== Task ==
Copy out the entries below exactly as they stand, but only from the line containing "green line: (146, 43) -> (187, 94), moved" through the line containing "brown cross: (44, 97) -> (27, 73), turned 35".

== Records ==
■ ■ ■
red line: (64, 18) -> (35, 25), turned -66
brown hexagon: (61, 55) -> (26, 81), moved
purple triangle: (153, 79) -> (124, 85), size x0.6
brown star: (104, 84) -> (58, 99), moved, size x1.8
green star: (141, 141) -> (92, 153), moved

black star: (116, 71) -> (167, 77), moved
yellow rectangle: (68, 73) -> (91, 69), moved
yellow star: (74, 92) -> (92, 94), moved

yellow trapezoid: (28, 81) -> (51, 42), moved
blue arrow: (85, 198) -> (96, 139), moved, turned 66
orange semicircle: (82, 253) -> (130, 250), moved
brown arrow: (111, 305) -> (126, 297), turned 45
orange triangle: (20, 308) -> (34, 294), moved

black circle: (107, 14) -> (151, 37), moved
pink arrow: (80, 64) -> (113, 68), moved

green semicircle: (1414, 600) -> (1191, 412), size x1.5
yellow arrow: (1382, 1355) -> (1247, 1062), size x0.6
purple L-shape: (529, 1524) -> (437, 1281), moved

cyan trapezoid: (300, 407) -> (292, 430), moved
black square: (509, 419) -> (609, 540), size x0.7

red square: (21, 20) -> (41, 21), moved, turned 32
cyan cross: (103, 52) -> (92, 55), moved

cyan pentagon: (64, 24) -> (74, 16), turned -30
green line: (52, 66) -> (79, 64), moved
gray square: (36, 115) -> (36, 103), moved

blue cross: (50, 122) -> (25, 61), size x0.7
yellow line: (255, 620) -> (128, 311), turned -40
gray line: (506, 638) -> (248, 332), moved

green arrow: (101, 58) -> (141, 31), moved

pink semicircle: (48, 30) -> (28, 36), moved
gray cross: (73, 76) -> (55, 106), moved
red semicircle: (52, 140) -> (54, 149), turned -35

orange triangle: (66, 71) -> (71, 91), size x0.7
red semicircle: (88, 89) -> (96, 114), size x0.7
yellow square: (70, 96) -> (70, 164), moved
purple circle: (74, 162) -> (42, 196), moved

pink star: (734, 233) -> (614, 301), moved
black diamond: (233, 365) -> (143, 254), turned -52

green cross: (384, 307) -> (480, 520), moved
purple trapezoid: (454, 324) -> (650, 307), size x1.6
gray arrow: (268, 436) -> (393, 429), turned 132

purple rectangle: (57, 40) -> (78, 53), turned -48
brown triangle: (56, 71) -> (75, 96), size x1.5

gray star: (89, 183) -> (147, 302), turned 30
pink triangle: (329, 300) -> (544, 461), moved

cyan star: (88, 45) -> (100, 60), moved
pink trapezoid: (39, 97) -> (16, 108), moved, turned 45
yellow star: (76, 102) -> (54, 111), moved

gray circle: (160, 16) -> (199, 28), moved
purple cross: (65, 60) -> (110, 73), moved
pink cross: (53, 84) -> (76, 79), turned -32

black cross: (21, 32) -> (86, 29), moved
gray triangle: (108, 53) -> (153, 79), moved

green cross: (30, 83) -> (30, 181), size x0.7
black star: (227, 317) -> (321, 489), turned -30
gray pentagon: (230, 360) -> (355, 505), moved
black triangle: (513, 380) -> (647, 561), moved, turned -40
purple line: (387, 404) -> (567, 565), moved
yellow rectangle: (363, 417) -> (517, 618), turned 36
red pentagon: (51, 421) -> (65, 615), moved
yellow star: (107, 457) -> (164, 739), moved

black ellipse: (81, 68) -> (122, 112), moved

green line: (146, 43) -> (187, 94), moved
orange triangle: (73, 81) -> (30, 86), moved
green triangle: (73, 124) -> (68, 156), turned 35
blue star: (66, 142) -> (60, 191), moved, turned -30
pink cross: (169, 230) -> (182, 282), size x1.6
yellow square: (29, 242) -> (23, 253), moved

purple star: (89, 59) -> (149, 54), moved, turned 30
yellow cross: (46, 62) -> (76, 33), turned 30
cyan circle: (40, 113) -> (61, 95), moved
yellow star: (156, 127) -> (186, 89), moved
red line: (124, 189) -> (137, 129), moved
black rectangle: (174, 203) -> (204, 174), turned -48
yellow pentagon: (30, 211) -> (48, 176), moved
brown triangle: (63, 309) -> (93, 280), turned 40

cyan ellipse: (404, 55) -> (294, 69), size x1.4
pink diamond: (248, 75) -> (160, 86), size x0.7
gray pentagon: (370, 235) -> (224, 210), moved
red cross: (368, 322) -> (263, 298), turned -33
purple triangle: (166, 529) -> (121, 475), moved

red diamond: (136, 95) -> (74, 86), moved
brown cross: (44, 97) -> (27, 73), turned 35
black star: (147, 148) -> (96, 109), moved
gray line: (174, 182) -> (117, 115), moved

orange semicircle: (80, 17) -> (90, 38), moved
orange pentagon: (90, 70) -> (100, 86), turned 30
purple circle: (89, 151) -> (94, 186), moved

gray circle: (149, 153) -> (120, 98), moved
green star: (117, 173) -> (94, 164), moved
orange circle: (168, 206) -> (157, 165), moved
■ ■ ■
== Solved exercise ==
green line: (146, 43) -> (187, 94), moved
orange triangle: (73, 81) -> (30, 86), moved
green triangle: (73, 124) -> (68, 156), turned 35
blue star: (66, 142) -> (60, 191), moved, turned -30
pink cross: (169, 230) -> (182, 282), size x1.6
yellow square: (29, 242) -> (23, 253), moved

purple star: (89, 59) -> (149, 54), moved, turned 30
yellow cross: (46, 62) -> (76, 33), turned 30
cyan circle: (40, 113) -> (61, 95), moved
yellow star: (156, 127) -> (186, 89), moved
red line: (124, 189) -> (137, 129), moved
black rectangle: (174, 203) -> (204, 174), turned -48
yellow pentagon: (30, 211) -> (48, 176), moved
brown triangle: (63, 309) -> (93, 280), turned 40

cyan ellipse: (404, 55) -> (294, 69), size x1.4
pink diamond: (248, 75) -> (160, 86), size x0.7
gray pentagon: (370, 235) -> (224, 210), moved
red cross: (368, 322) -> (263, 298), turned -33
purple triangle: (166, 529) -> (121, 475), moved

red diamond: (136, 95) -> (74, 86), moved
brown cross: (44, 97) -> (27, 73), turned 35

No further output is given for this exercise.